**EXERCISE**.
Copy the material word for word, from its beginning up to and including the line that contains "Task: Click on".

**RECORD EXTRACTS**.
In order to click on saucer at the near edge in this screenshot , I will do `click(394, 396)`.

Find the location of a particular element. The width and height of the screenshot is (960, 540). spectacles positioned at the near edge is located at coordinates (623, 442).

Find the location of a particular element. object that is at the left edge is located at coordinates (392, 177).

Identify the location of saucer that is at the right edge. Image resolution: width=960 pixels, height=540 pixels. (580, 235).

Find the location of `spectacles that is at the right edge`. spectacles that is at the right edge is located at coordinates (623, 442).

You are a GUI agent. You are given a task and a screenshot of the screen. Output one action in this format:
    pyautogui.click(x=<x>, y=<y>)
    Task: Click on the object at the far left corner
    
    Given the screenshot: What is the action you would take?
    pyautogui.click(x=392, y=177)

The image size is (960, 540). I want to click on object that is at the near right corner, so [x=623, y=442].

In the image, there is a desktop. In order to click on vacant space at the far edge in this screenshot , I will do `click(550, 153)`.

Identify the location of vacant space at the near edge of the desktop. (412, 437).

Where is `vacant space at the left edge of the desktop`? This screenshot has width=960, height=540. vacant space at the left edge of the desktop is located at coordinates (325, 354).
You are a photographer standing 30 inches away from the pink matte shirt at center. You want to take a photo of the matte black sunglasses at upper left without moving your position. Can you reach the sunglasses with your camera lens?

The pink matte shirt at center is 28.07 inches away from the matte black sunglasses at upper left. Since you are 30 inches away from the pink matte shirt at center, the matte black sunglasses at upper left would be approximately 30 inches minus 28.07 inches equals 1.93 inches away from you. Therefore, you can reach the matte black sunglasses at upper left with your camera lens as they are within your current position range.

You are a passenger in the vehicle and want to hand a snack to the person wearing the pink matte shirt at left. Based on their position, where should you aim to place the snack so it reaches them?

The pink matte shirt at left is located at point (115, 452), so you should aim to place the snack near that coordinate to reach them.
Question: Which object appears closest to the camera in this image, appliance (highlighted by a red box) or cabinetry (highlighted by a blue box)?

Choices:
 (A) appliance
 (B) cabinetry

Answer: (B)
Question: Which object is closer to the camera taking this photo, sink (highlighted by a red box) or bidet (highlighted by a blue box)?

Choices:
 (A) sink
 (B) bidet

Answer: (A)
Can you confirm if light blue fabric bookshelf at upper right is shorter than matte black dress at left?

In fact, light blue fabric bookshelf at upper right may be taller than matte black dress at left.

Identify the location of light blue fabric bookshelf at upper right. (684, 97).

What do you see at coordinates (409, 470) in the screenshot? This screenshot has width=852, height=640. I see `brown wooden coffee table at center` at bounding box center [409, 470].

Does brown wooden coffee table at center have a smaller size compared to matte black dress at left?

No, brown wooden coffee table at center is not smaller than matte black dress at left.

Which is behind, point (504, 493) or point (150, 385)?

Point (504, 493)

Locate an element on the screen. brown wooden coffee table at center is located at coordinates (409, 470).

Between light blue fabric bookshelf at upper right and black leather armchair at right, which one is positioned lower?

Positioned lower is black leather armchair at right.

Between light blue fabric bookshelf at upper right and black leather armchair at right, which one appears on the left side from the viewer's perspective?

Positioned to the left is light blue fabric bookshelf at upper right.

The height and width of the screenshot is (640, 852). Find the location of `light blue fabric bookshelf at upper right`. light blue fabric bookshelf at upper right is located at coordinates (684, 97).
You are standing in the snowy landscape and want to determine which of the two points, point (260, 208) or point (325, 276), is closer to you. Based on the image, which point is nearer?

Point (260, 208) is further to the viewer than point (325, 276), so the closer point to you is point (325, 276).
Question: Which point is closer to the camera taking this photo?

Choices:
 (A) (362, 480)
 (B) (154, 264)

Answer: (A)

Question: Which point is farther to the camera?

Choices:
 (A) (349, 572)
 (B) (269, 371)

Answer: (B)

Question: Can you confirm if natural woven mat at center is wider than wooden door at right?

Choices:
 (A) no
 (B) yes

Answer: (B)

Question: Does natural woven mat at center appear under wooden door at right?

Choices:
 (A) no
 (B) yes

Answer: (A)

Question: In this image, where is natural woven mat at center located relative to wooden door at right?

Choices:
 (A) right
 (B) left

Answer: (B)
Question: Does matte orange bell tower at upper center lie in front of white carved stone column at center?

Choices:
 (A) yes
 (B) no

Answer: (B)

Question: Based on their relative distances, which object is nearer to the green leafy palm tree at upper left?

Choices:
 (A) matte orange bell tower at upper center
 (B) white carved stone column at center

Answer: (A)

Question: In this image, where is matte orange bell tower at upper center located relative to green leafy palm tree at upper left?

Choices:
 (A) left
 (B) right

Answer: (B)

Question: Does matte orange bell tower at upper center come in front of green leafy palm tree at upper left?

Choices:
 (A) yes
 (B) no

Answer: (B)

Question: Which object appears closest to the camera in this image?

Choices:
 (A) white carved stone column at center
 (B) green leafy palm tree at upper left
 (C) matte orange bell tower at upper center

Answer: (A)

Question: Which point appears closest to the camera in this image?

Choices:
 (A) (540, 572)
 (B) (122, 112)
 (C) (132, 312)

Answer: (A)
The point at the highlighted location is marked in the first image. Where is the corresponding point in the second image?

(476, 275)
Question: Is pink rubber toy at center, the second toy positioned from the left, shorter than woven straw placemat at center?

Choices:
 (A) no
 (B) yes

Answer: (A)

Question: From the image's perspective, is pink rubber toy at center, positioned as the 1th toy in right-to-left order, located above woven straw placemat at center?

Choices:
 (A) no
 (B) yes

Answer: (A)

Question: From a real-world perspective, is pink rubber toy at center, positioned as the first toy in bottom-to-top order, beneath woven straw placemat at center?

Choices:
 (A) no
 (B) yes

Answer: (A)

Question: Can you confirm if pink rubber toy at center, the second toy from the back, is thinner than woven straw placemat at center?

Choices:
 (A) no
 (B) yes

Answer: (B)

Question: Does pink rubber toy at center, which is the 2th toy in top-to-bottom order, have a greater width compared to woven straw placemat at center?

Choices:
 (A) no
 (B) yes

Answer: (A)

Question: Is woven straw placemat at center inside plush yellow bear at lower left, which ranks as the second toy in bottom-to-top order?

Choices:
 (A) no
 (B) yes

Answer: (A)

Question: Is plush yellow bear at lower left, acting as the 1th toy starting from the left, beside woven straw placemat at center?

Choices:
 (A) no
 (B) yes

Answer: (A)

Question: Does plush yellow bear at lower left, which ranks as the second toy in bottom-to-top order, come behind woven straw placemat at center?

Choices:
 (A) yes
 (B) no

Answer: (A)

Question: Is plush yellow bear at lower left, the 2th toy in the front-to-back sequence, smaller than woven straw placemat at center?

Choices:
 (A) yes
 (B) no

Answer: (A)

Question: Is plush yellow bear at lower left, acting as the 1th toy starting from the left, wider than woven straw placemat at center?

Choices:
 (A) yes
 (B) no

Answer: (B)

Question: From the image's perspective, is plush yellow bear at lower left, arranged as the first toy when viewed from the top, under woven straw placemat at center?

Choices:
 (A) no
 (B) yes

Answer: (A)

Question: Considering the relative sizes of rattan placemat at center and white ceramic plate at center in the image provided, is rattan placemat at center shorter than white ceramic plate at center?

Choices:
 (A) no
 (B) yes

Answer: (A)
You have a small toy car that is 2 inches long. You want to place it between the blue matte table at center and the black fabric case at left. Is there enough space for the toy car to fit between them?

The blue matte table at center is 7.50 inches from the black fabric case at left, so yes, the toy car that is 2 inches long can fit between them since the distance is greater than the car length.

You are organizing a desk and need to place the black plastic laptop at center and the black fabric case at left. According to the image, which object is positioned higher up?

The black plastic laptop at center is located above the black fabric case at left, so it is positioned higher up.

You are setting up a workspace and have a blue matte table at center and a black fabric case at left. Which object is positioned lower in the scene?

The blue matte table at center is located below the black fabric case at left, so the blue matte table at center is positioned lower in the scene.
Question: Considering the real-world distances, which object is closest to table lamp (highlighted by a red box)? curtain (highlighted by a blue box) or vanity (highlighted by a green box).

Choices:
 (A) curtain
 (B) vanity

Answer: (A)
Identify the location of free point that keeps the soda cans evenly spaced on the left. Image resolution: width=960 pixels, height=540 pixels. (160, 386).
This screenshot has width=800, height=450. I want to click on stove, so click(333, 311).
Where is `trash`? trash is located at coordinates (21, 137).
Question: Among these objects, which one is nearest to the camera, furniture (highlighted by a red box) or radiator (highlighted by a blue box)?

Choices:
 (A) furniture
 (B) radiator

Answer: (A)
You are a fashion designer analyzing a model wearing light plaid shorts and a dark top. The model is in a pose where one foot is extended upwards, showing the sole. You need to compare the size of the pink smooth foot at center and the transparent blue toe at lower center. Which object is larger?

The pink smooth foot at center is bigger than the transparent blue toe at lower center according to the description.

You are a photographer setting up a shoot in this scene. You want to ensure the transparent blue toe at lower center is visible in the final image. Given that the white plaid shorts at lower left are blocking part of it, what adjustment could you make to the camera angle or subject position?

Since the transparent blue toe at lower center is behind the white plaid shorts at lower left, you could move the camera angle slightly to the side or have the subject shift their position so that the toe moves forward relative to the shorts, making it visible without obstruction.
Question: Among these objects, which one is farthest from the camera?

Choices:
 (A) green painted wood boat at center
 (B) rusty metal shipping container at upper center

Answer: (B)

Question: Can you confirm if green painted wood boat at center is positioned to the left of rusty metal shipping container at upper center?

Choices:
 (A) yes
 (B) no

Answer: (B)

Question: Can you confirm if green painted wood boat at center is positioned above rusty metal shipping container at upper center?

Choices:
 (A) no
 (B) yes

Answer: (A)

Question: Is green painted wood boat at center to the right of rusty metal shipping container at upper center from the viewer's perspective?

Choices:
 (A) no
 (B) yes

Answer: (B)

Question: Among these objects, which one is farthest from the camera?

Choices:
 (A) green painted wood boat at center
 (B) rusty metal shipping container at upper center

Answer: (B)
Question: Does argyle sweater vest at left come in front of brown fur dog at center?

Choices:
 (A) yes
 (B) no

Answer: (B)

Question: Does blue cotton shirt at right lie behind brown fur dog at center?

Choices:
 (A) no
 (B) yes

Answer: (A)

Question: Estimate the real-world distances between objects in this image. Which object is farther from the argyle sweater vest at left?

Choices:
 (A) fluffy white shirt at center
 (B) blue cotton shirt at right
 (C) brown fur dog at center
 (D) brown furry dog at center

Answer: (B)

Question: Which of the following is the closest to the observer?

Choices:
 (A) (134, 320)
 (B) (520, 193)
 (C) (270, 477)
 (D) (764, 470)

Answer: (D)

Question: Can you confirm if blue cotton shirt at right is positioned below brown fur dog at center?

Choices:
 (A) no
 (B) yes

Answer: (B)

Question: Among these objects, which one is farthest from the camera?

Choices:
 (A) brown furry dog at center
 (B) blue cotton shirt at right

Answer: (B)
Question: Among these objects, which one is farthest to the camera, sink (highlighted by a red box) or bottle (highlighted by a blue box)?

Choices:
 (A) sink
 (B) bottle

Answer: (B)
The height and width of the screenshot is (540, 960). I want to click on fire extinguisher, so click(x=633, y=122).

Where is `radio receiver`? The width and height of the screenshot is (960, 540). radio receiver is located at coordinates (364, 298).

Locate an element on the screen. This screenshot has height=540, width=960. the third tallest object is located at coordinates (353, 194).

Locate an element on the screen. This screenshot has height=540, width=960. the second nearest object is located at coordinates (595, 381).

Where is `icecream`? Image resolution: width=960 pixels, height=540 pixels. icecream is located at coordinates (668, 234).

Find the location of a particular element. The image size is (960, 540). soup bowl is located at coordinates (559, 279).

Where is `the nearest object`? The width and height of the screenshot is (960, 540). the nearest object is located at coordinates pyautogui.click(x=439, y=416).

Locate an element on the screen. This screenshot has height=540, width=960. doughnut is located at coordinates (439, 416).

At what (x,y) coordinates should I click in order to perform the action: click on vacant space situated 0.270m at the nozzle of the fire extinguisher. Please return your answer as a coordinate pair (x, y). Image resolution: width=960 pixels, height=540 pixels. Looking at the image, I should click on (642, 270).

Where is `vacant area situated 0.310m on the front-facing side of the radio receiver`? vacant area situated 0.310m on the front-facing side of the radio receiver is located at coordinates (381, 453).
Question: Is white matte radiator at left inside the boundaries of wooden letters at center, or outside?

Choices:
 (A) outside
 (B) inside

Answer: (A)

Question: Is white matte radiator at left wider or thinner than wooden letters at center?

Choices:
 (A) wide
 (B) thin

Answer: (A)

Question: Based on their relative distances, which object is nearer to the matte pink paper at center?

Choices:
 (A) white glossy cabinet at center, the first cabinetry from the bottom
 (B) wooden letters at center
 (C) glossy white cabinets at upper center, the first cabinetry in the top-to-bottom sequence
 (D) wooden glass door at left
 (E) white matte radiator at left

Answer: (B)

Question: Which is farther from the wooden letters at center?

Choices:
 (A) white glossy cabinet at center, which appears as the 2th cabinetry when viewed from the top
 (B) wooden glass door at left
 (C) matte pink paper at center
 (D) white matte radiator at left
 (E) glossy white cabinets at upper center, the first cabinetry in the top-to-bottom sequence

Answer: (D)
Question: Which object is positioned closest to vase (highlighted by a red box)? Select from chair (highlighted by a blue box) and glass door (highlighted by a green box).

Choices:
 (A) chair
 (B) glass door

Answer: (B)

**IN RESPONSE**.
In order to click on saucer at the near edge in this screenshot , I will do `click(394, 396)`.

Find the location of a particular element. The width and height of the screenshot is (960, 540). spectacles positioned at the near edge is located at coordinates (623, 442).

Find the location of a particular element. object that is at the left edge is located at coordinates (392, 177).

Identify the location of saucer that is at the right edge. Image resolution: width=960 pixels, height=540 pixels. (580, 235).

Find the location of `spectacles that is at the right edge`. spectacles that is at the right edge is located at coordinates (623, 442).

You are a GUI agent. You are given a task and a screenshot of the screen. Output one action in this format:
    pyautogui.click(x=<x>, y=<y>)
    Task: Click on the object at the far left corner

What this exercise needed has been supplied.